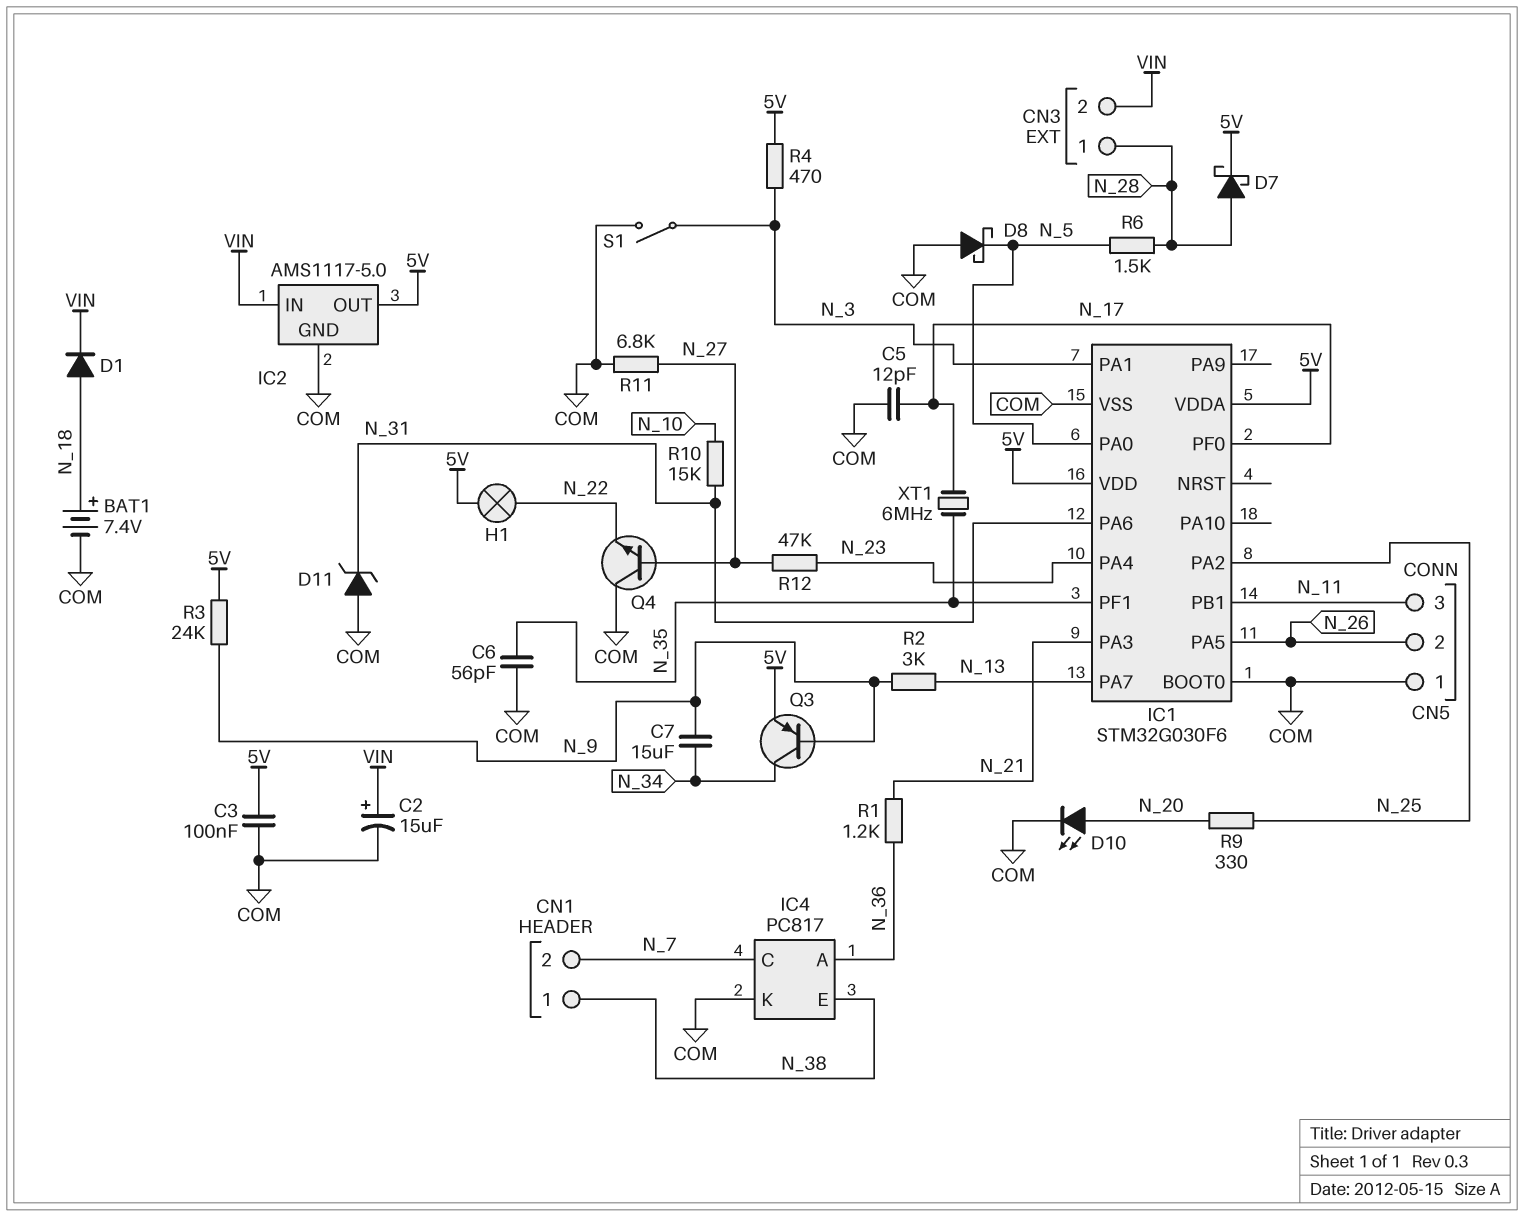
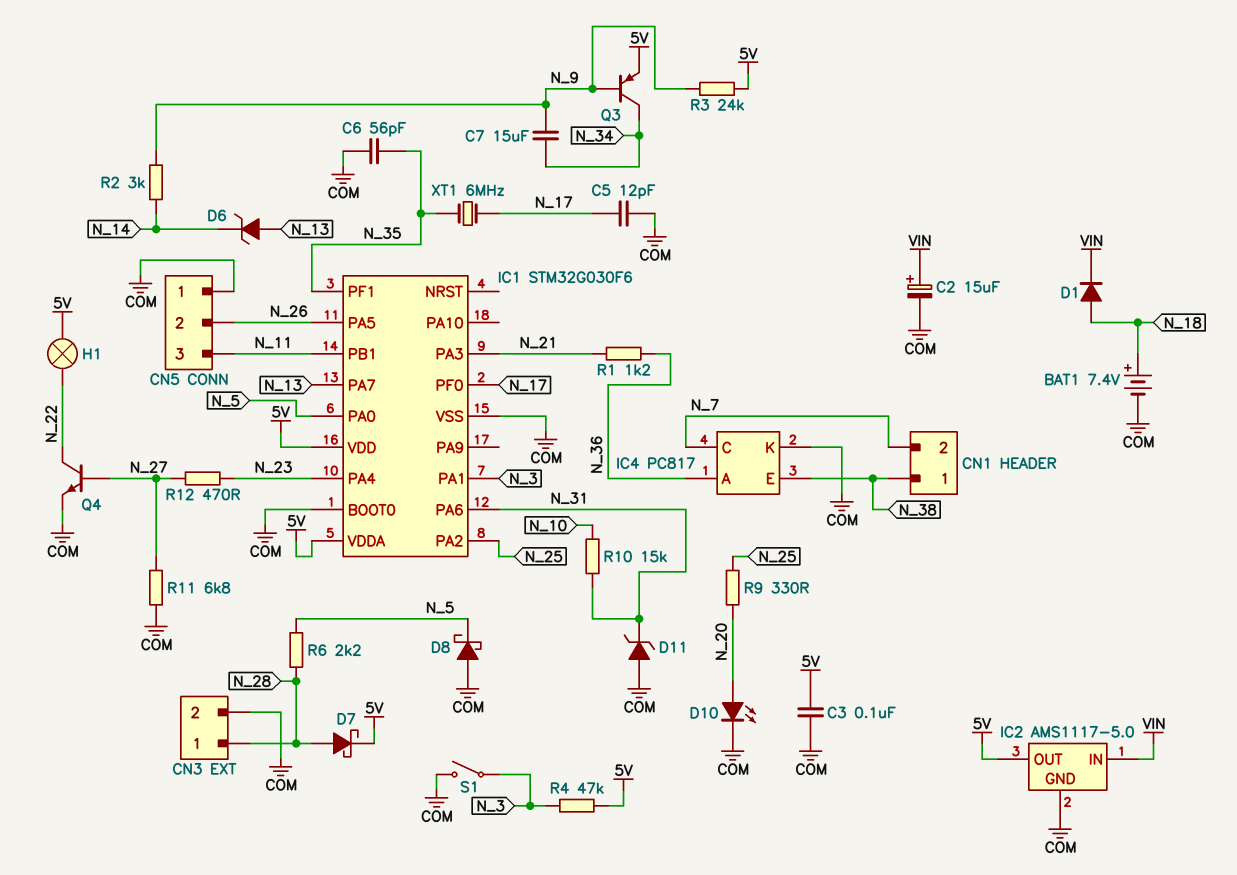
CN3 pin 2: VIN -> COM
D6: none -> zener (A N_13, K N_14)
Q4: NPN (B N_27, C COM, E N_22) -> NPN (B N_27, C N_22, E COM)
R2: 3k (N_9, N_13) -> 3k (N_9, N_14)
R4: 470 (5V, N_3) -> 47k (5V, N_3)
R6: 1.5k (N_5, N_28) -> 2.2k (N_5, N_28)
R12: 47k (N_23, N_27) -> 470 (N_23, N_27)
--
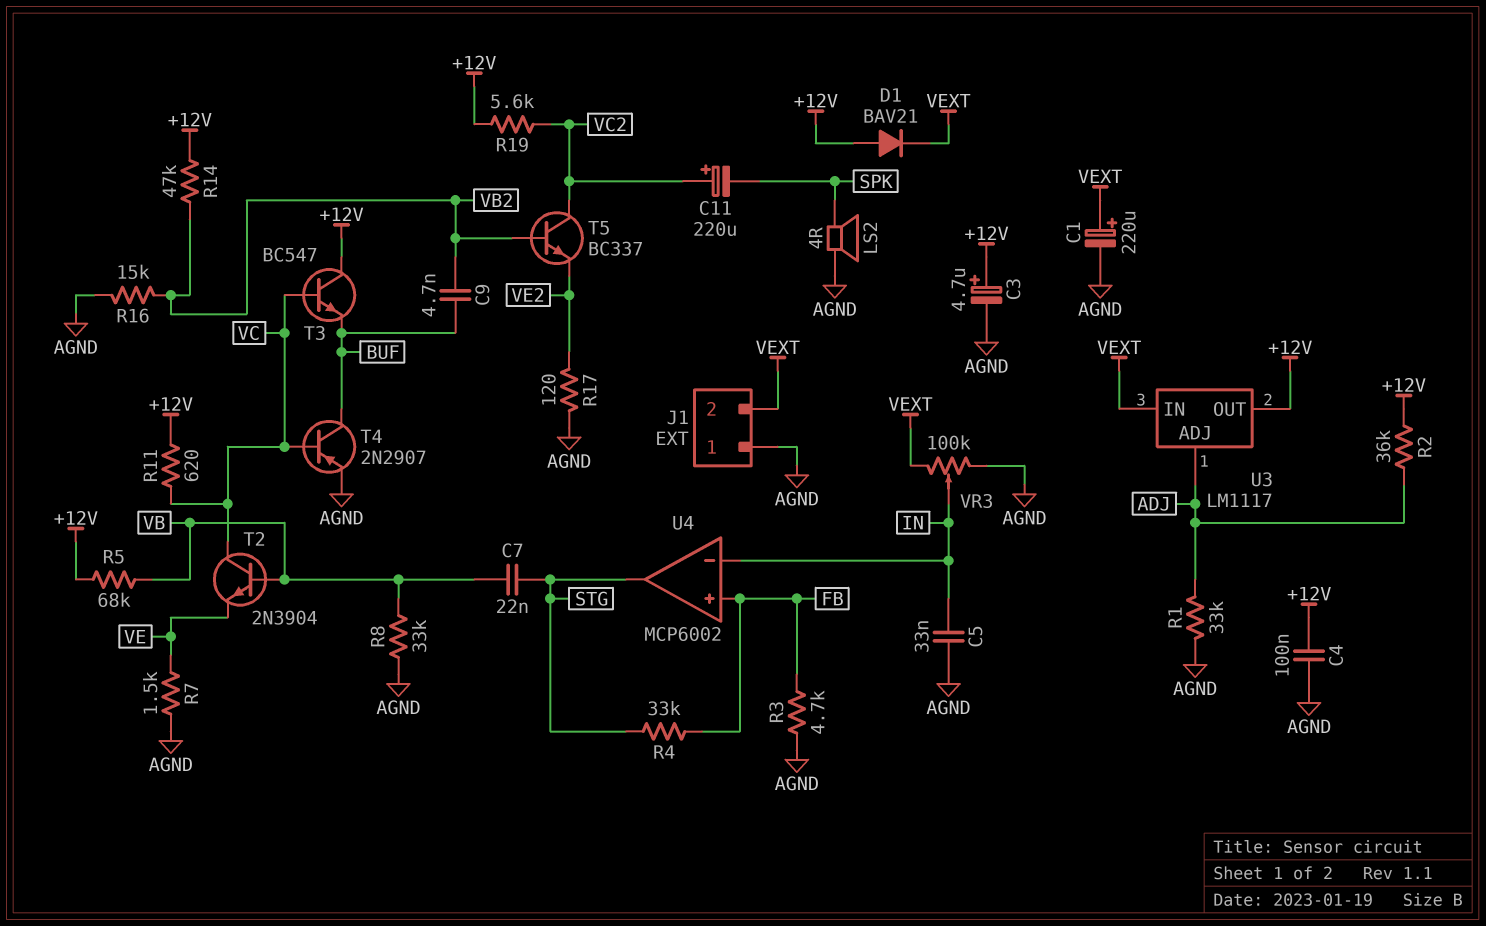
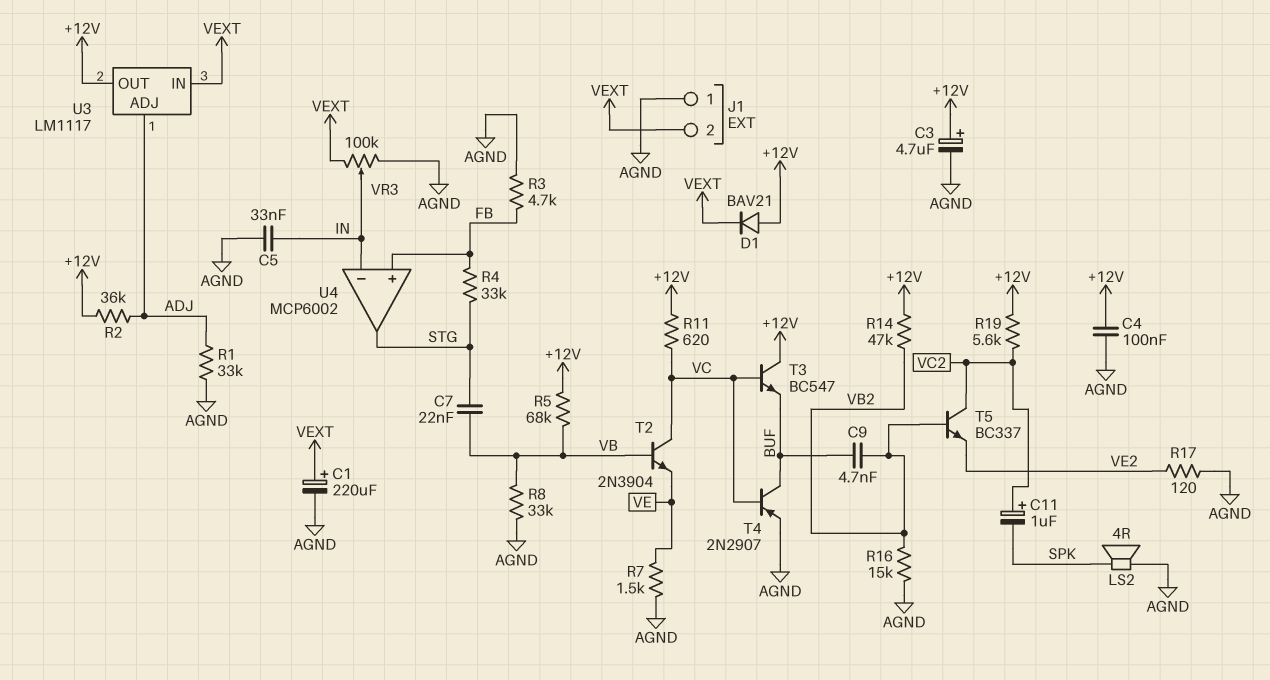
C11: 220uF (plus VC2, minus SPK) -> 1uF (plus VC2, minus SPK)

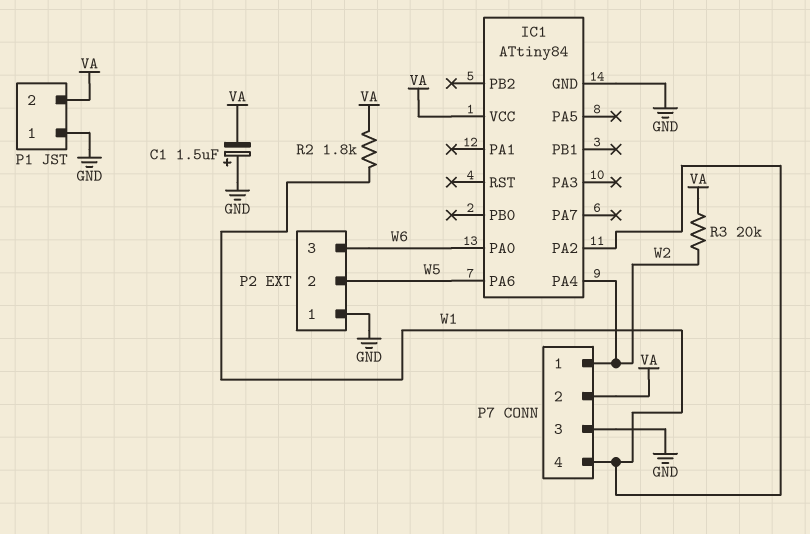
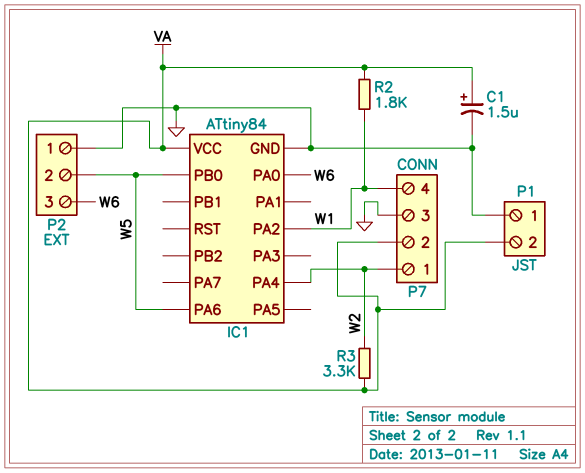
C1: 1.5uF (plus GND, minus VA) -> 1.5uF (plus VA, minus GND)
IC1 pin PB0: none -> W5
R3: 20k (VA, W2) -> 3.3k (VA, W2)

## YOUR ASSIGNMENT
Give only the lines from the one holding "CN3 pin 2: VIN -> COM" through the one holding "R12: 47k (N_23, N_27) -> 470 (N_23, N_27)", each restated exactly as it appears above.

## FINISHED TASK
CN3 pin 2: VIN -> COM
D6: none -> zener (A N_13, K N_14)
Q4: NPN (B N_27, C COM, E N_22) -> NPN (B N_27, C N_22, E COM)
R2: 3k (N_9, N_13) -> 3k (N_9, N_14)
R4: 470 (5V, N_3) -> 47k (5V, N_3)
R6: 1.5k (N_5, N_28) -> 2.2k (N_5, N_28)
R12: 47k (N_23, N_27) -> 470 (N_23, N_27)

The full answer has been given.